Collected data entries
■ ■ ■ ■ ■ ■ ■

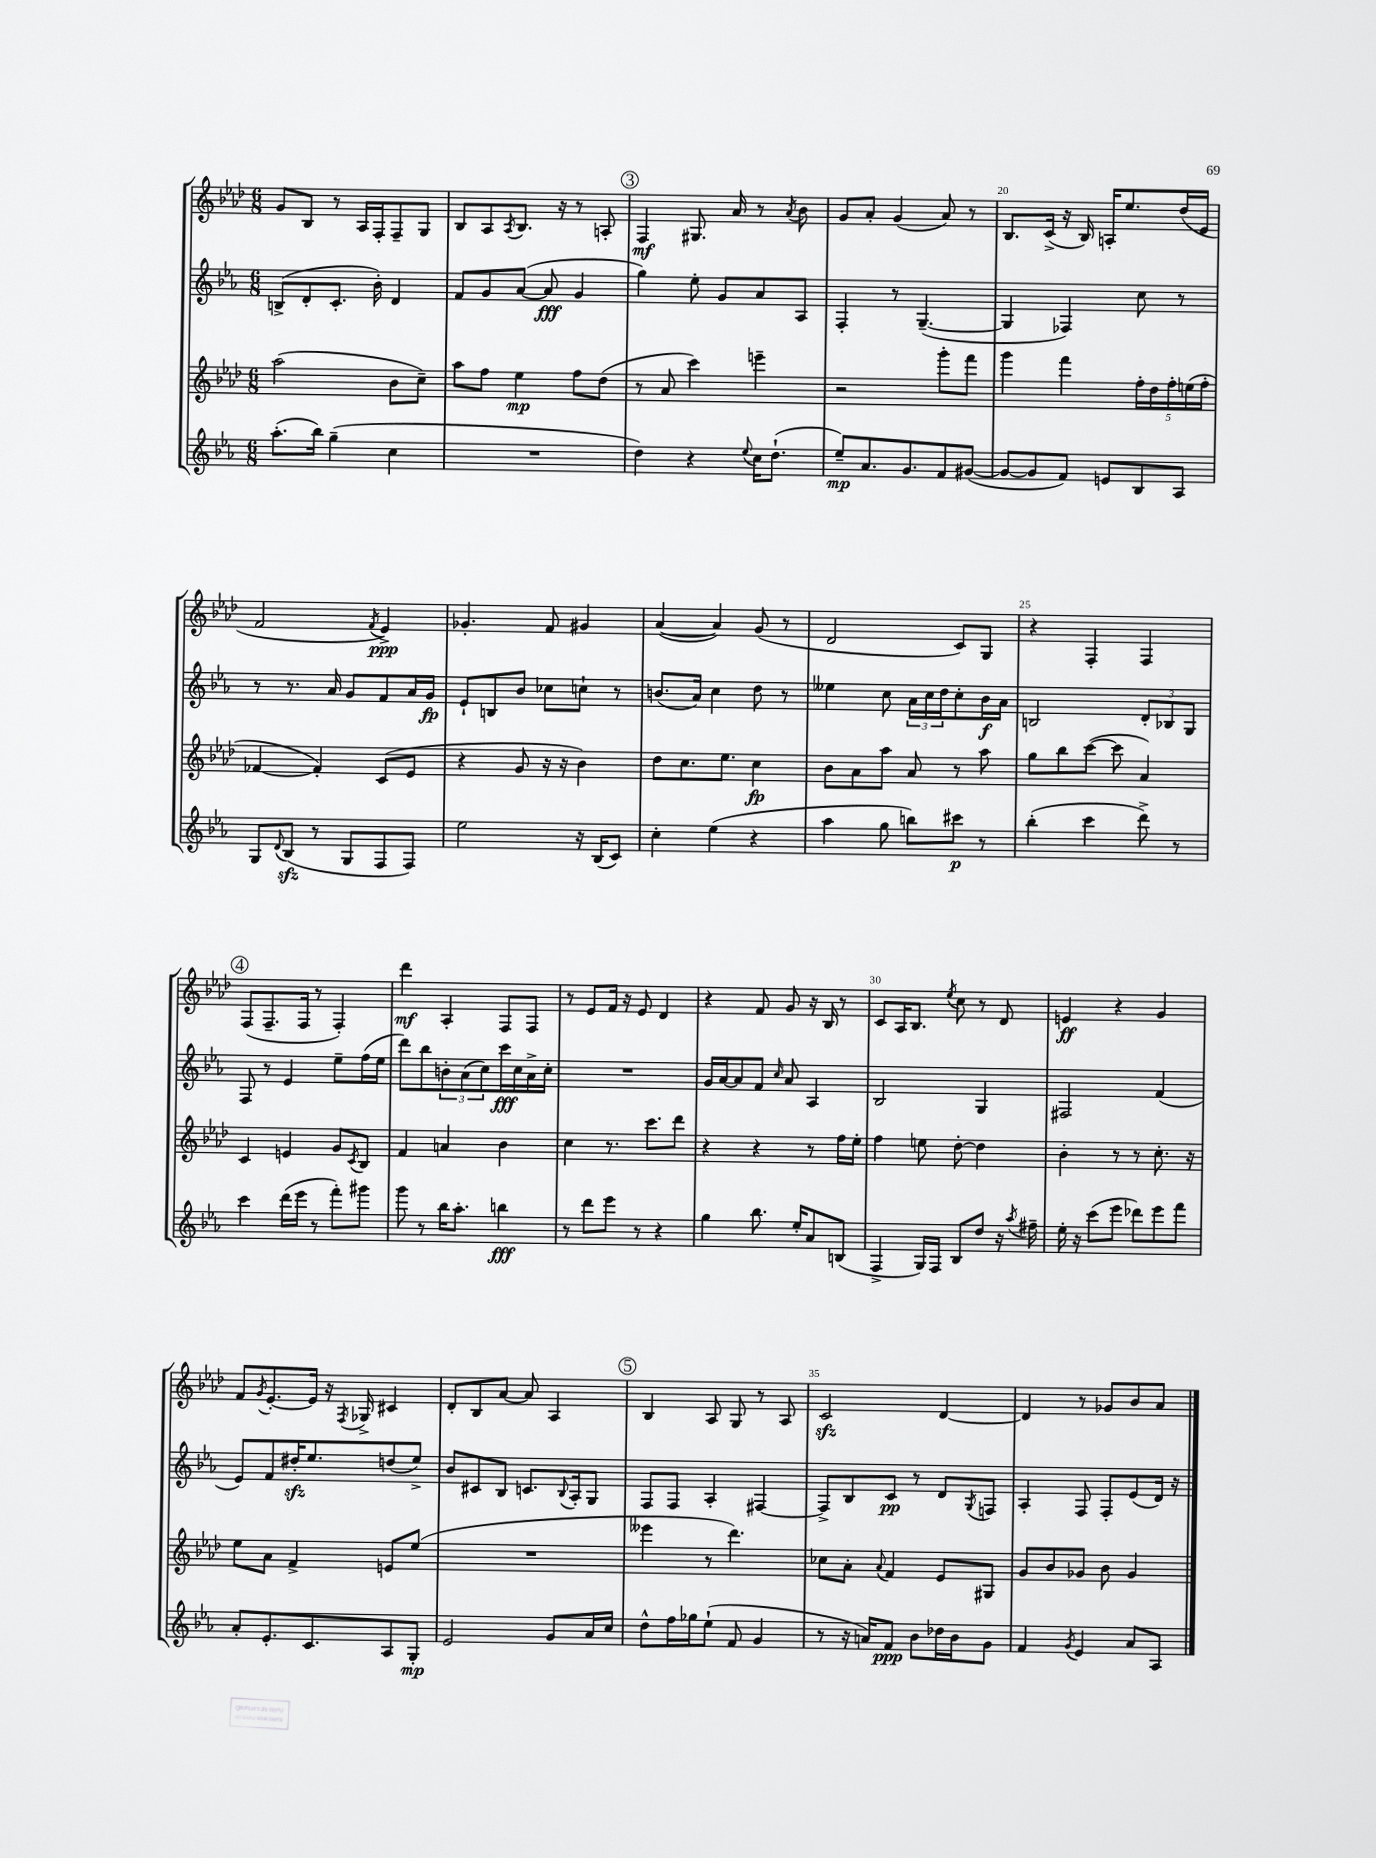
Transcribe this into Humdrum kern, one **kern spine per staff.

**kern	**kern	**kern	**kern
*staff4	*staff3	*staff2	*staff1
*clefG2	*clefG2	*clefG2	*clefG2
*k[b-e-a-]	*k[b-e-a-d-]	*k[b-e-a-]	*k[b-e-a-d-]
*M6/8	*M6/8	*M6/8	*M6/8
(8.aa-'	(2aa-	(8B^	8g
.	.	8d'	8B-
16bb-)	.	.	.
(4gg~	.	8.c'	8r
.	.	.	16A-
.	.	16b-')	16F'
4cc	8b-	4d	8F~
.	8cc~)	.	8G
=	=	=	=
2.r	8aa-	8f	8B-
.	8ff	8g	8A-
.	.	.	8qA-
.	4ee-	([8a-	8.B-
.	.	8a-]	.
.	.	.	16r
.	8ff	4g	8r
.	(8dd-	.	8A'
=	=	=	=
4dd)	8r	4gg)	4F
.	8a-	.	.
4r	4ccc)	8ee-'	8.G#
.	.	8g	.
.	.	.	16a-
8qqee-	.	.	.
16cc	4eee~	8a-	8r
(8.dd`	.	.	.
.	.	.	8qa-
.	.	8A-	8b-
=	=	=	=
8ee-~)	2r	4F'	8g
8.a-	.	.	8a-'
.	.	8r	(4g
8.g	.	.	.
.	.	([4.G~	.
8f	8ggg'	.	8a-)
([8g#	8fff	.	8r
=	=	=	=
8g#_	4ggg	4G]	8.B-
8g#]	.	.	.
.	.	.	(16c^
8f)	4fff	4F-)	16r
.	.	.	16B-)
8e	.	.	16A'
.	.	.	8.ee-
8B-	20ff'	8cc	.
.	20dd-	.	.
.	20ff'	.	.
8A-	.	8r	(16dd-
.	(20ee	.	.
.	.	.	16e-
.	20ff'	.	.
=	=	=	=
8G	[4f-	8r	2f
8qqd	.	.	.
(8B-	.	8.r	.
8r	4f-'])	.	.
.	.	16a-	.
8G	.	8g	.
.	.	.	8qf
8F	(8c	8f	4e-^)
8F)	8e-	16a-	.
.	.	16g	.
=	=	=	=
2ee-	4r	8e-`	4.g-'
.	.	8B	.
.	8g	8b-	.
.	16r	8cc-	8f
.	16r	.	.
16r	4b-)	8cc`	4g#
(16B-	.	.	.
8c)	.	8r	.
=	=	=	=
4cc'	8dd-	(8.b	([4a-
.	8.cc	.	.
.	.	16a-)	.
(4ee-	.	4cc	4a-])
.	8.ee-	.	.
4r	4cc	8dd	(8g
.	.	8r	8r
=	=	=	=
4aa-	8b-	4ee--	2d-
.	8a-	.	.
8gg	8aa-	8cc	.
8bb)	8a-	24a-	.
.	.	24cc	.
.	.	24dd	.
8ccc#	8r	8cc'	8c)
8r	8aa-	16b-	8G
.	.	16a-	.
=	=	=	=
(4bb-'	8gg	2B	4r
.	8bb-	.	.
4ccc	([8ccc	.	4F'
.	8ccc]	.	.
8ddd^)	4a-)	12d'	4F
.	.	12B-	.
8r	.	.	.
.	.	12G	.
=	=	=	=
4ccc	4c	8F	(8F
.	.	8r	8.F~
(16ddd	4e	4e-	.
16eee-	.	.	16F
8r	.	.	8r
8fff')	8g	8ee-~	4F')
.	8qc	.	.
8ggg#	8B-	(16ff	.
.	.	16ee-	.
=	=	=	=
8ggg	4f	8ddd)	4ddd-
8r	.	8bb-	.
16bb-	4a	12b'	4A-'
8.aa-'	.	.	.
.	.	(12a-	.
.	.	12cc)	.
4bb	4b-	16ccc	8F
.	.	16cc	.
.	.	16a-^	8F
.	.	16cc'	.
=	=	=	=
8r	4cc	2.r	8r
8ddd	.	.	8e-
8eee-	8.r	.	16f
.	.	.	16r
8r	.	.	8e-
.	8.ccc	.	.
4r	.	.	4d-
.	8ddd-	.	.
=	=	=	=
4gg	4r	16g	4r
.	.	[16a-	.
.	.	8a-]	.
8.bb-	4r	8f	8f
.	.	16qqcc	.
.	.	8a-	8g
16ee-'	.	.	.
8a-	8r	4A-	16r
.	.	.	16B-
(8B	16ff	.	8r
.	16ee-'	.	.
=	=	=	=
4F^	4ff	2B-	8c
.	.	.	16A-
.	.	.	8.B-
16G)	8ee	.	.
16F	.	.	.
.	.	.	8qee-
8B-	[8dd-'	.	8cc
8dd	4dd-]	4G	8r
16r	.	.	8d-
8qaa-	.	.	.
16ff#~	.	.	.
=	=	=	=
16ee-'	4b-'	2F#	4e
16r	.	.	.
(8ccc	.	.	.
8eee-	8r	.	4r
8ddd-)	8r	.	.
8eee-	8.cc'	(4f	4g
8fff	.	.	.
.	16r	.	.
=	=	=	=
8a-'	8ee-	8e-)	8f
.	.	.	8qg
8.e-'	8a-	8f	[8.e-'
.	4f^	16dd#'	.
8.c	.	8.ee-	16e-]
.	.	.	16r
.	.	.	8qF
.	.	.	16G-^
8A-	8e	(8dd	4c#
8G'	(8ee-	8ee-^)	.
=	=	=	=
2e-	2.r	8b-	8d-'
.	.	8c#	8B-
.	.	8B-	[8a-
.	.	8.c	8a-]
8g	.	.	4A-
.	.	8qqB-	.
.	.	16A-'	.
16a-	.	8G	.
16cc	.	.	.
=	=	=	=
8dd^^	4eee--	8F	4B-
16ff	.	8F	.
16gg-	.	.	.
(8ee-`	8r	4A-'	8A-
8f	4.ddd-)	.	8G
4g	.	[4F#	8r
.	.	.	8A-
=	=	=	=
8r	8cc-	8F#^]	2c
16r	8a-'	8B-	.
16a)	.	.	.
.	8qqa-	.	.
8f	4f	8c	.
8b-	.	8r	.
16dd-	8e-	8d	[4d-
16b-	.	.	.
.	.	8qG	.
8g	8G#	8F	.
=	=	=	=
4f	8g	4A-'	4d-]
.	8b-	.	.
8qg	.	.	.
4e-	8g-	8F	8r
.	8b-	8F'	8g-
8a-	4g-	(8e-	8b-
8A-	.	16d)	8a-
.	.	16r	.
==	==	==	==
*-	*-	*-	*-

■ ■ ■ ■ ■ ■ ■

* WHAT THIS TASK INVOLVES
Pick out every line of the data above that contains the string "kern", matching case exactly, and copy each such line in full.

* IN RESPONSE
Transcribe this into Humdrum kern, one **kern spine per staff.
**kern	**kern	**kern	**kern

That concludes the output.